> **Materials provided**
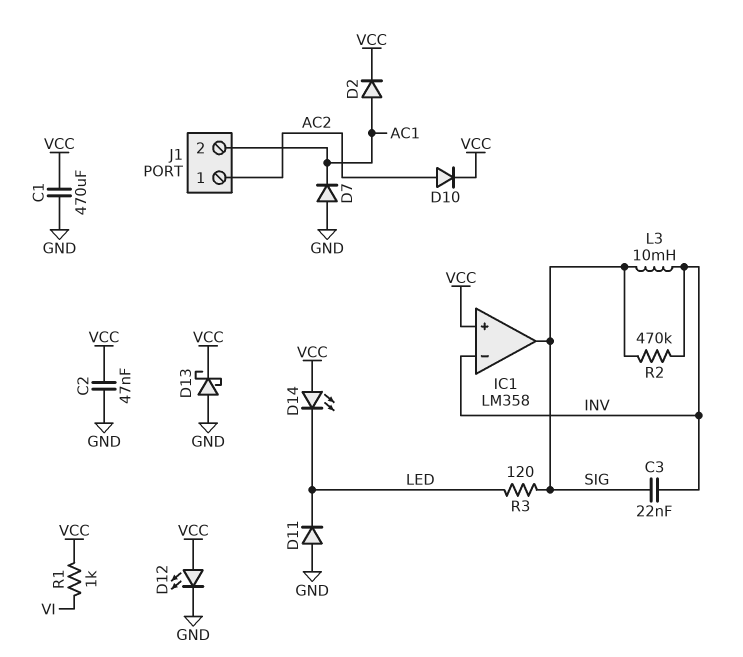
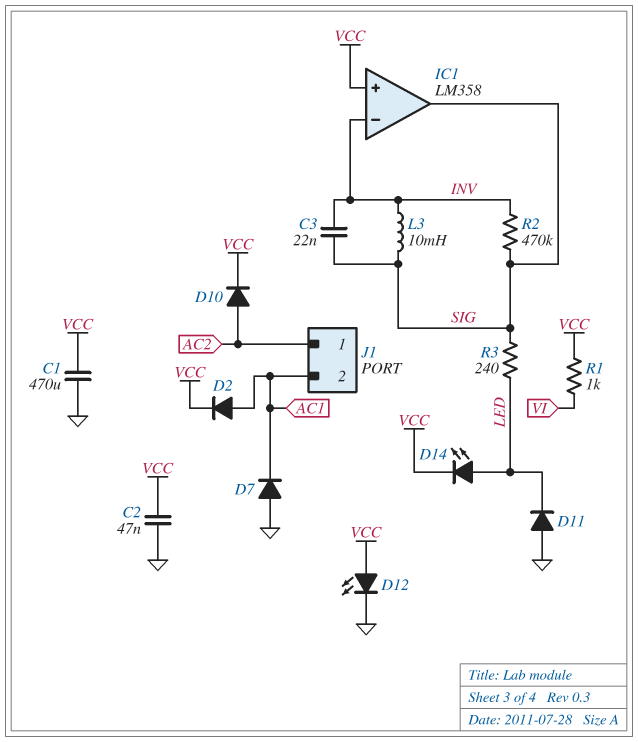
D13: schottky (A GND, K VCC) -> none
D14: LED (A VCC, K LED) -> LED (A LED, K VCC)
R3: 120 (LED, SIG) -> 240 (LED, SIG)

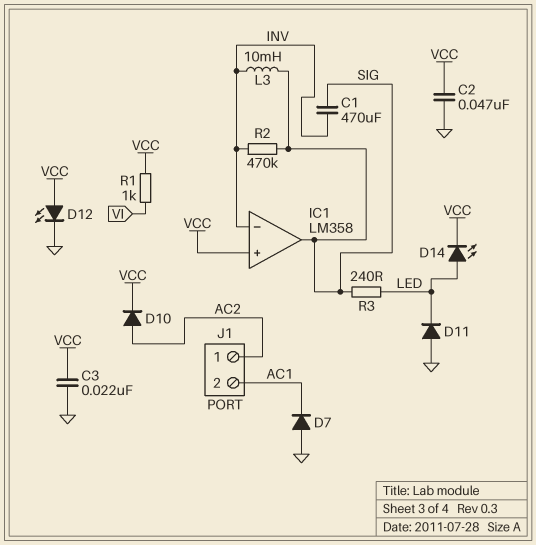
C1: 470uF (GND, VCC) -> 470uF (INV, SIG)
C3: 22nF (INV, SIG) -> 22nF (GND, VCC)
D2: diode (A AC1, K VCC) -> none

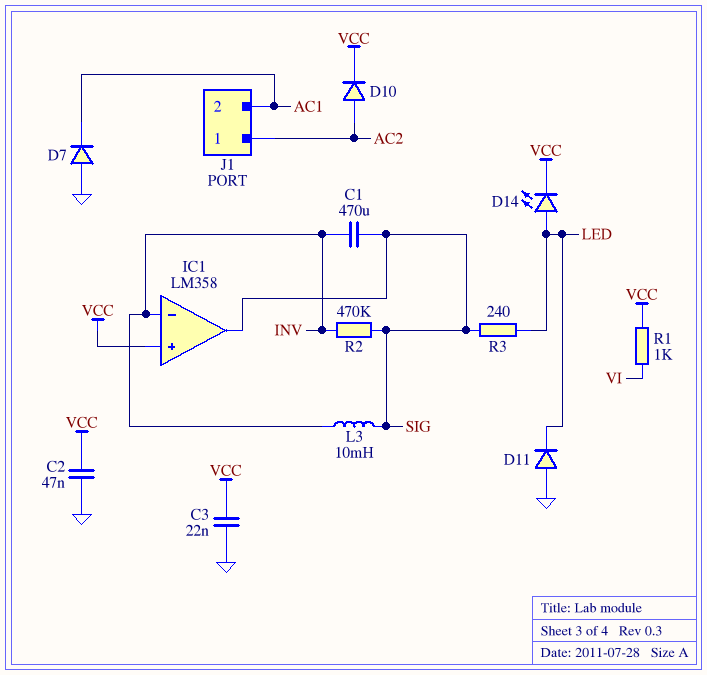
D12: LED (A VCC, K GND) -> none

> **Exercise details**
With the pictures removed, write out exactly the lines from the line containing "R3: 120 (LED, SIG) -> 240 (LED, SIG)" through the last line of the material above, both included.

> **Your solution**
R3: 120 (LED, SIG) -> 240 (LED, SIG)

C1: 470uF (GND, VCC) -> 470uF (INV, SIG)
C3: 22nF (INV, SIG) -> 22nF (GND, VCC)
D2: diode (A AC1, K VCC) -> none

D12: LED (A VCC, K GND) -> none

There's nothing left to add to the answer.